**Problem to work on:**
In the listing below, find every line containing "diode" and copy it out.

**Entries provided:**
+ + + + + + +
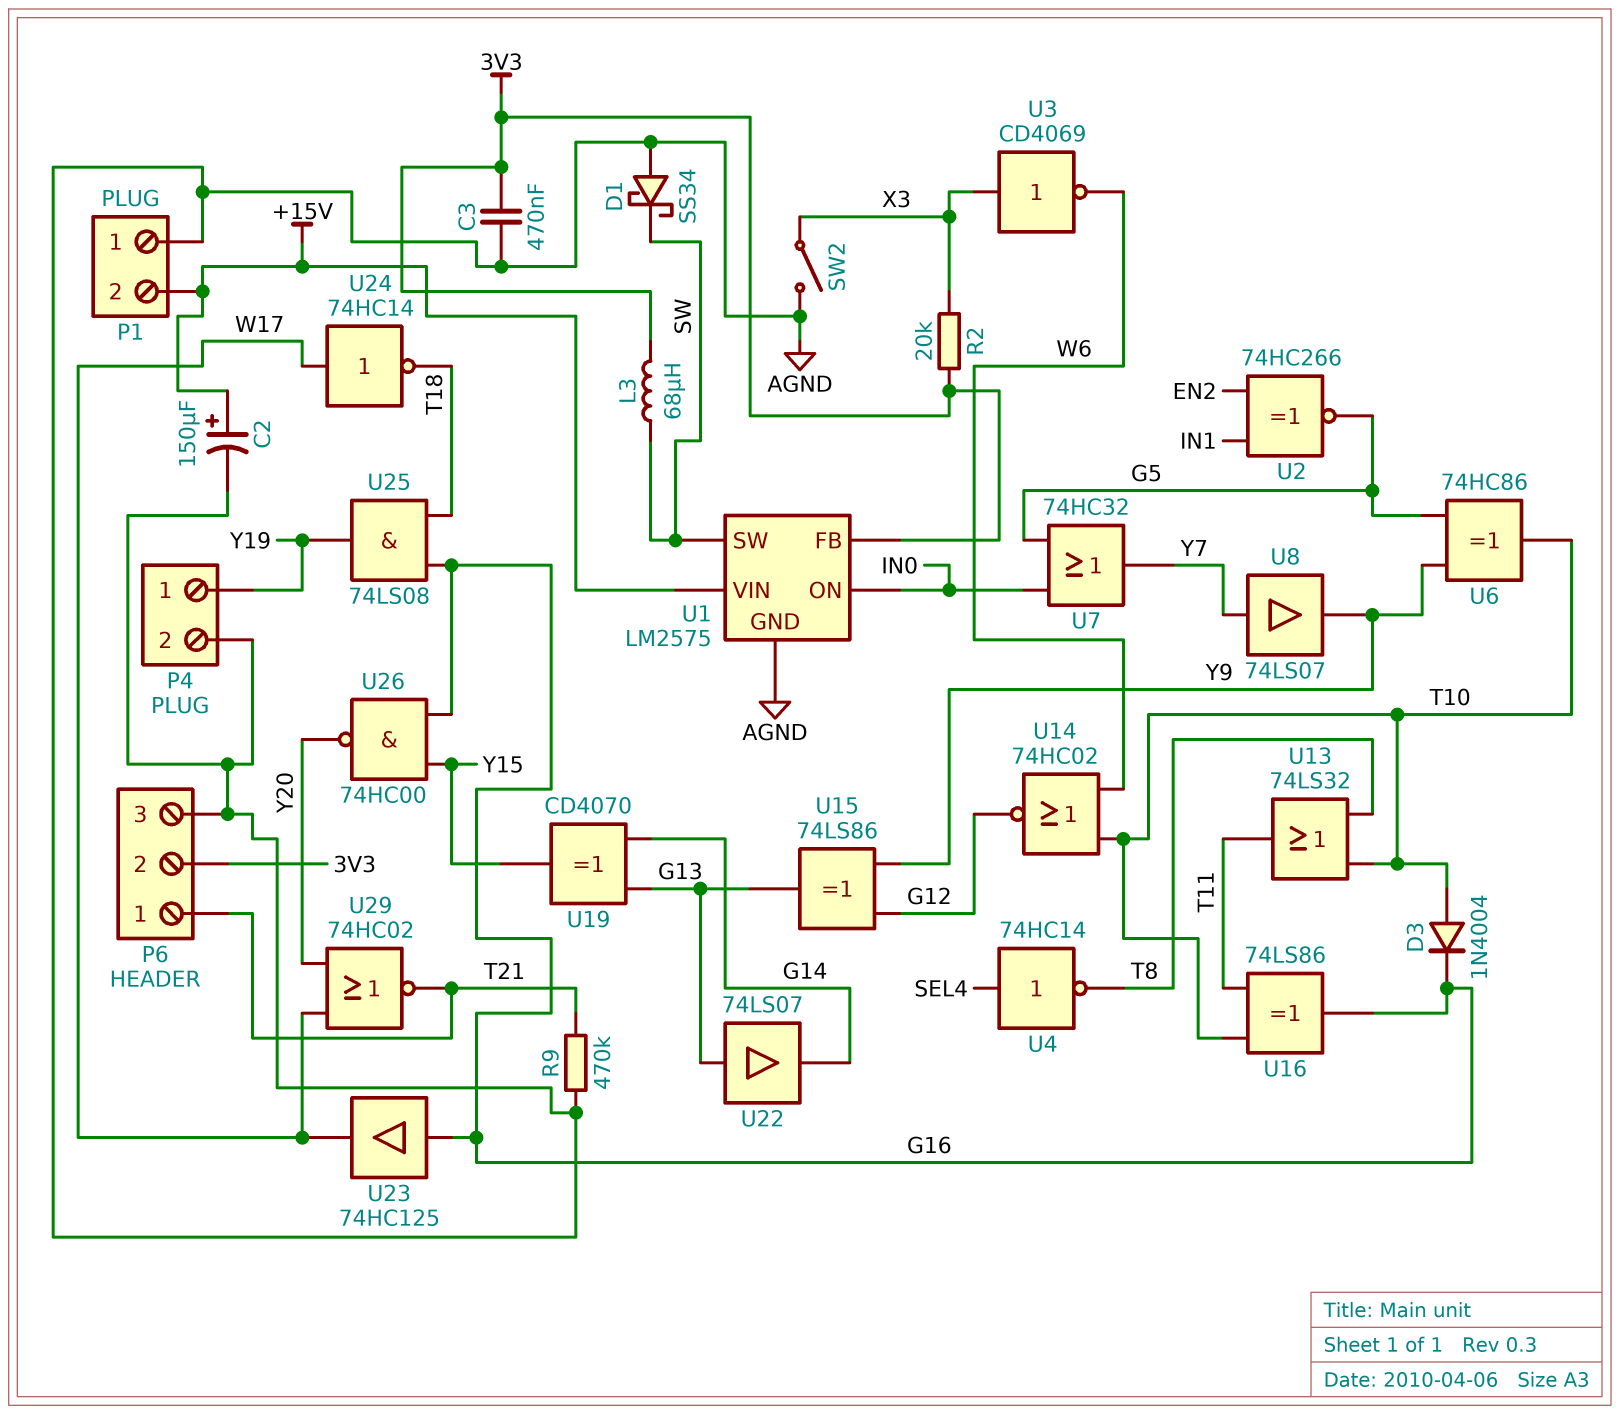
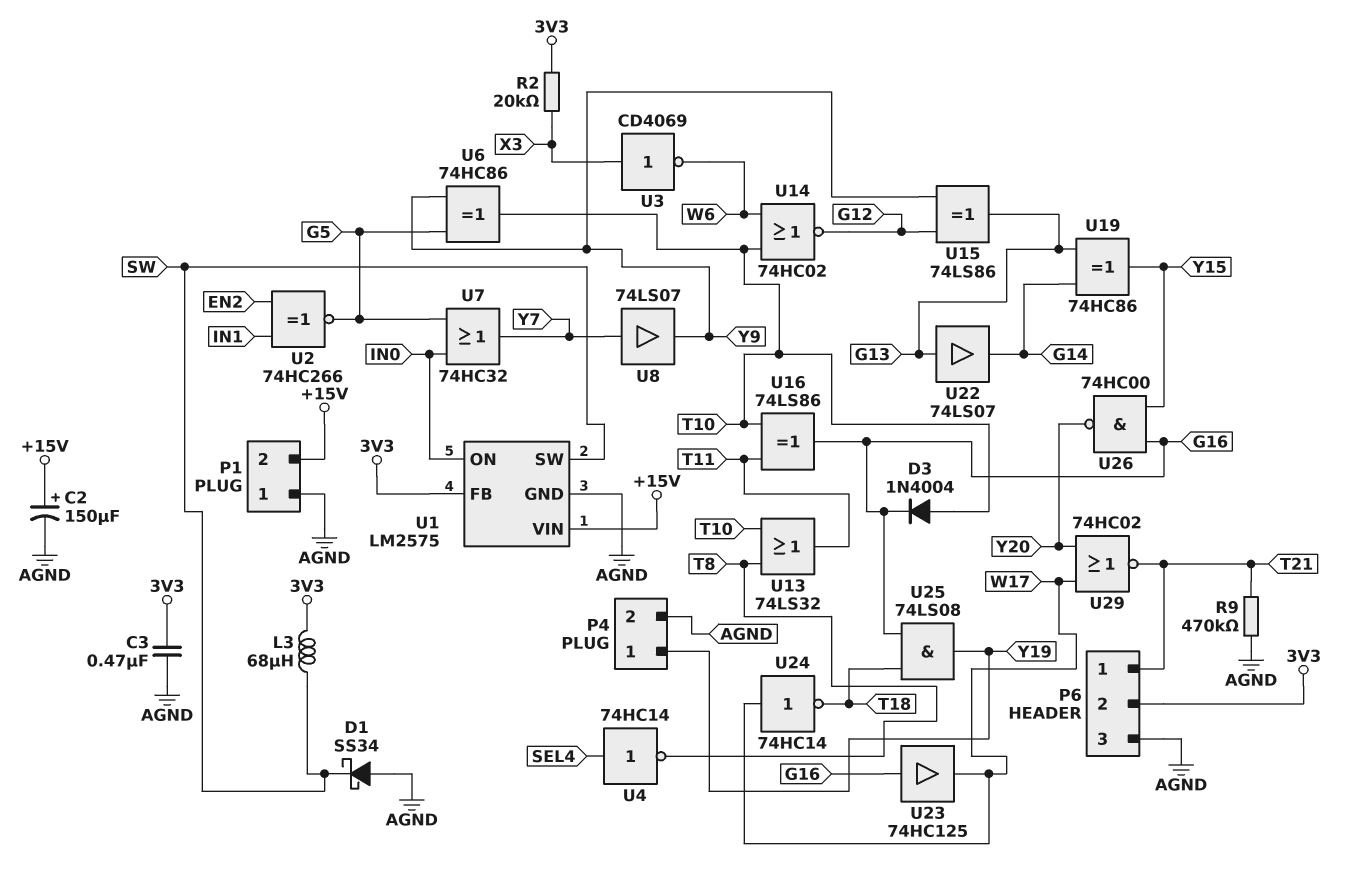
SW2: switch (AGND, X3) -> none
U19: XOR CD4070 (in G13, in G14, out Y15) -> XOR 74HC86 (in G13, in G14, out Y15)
+ + + + + + +
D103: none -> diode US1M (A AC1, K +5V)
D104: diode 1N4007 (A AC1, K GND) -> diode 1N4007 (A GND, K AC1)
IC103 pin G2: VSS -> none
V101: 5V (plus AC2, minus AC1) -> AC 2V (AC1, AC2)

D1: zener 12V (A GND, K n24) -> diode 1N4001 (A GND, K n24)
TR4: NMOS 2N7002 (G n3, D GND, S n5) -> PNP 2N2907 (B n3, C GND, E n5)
+ + + + + + +
**Answer to this exercise:**
D103: none -> diode US1M (A AC1, K +5V)
D104: diode 1N4007 (A AC1, K GND) -> diode 1N4007 (A GND, K AC1)
D1: zener 12V (A GND, K n24) -> diode 1N4001 (A GND, K n24)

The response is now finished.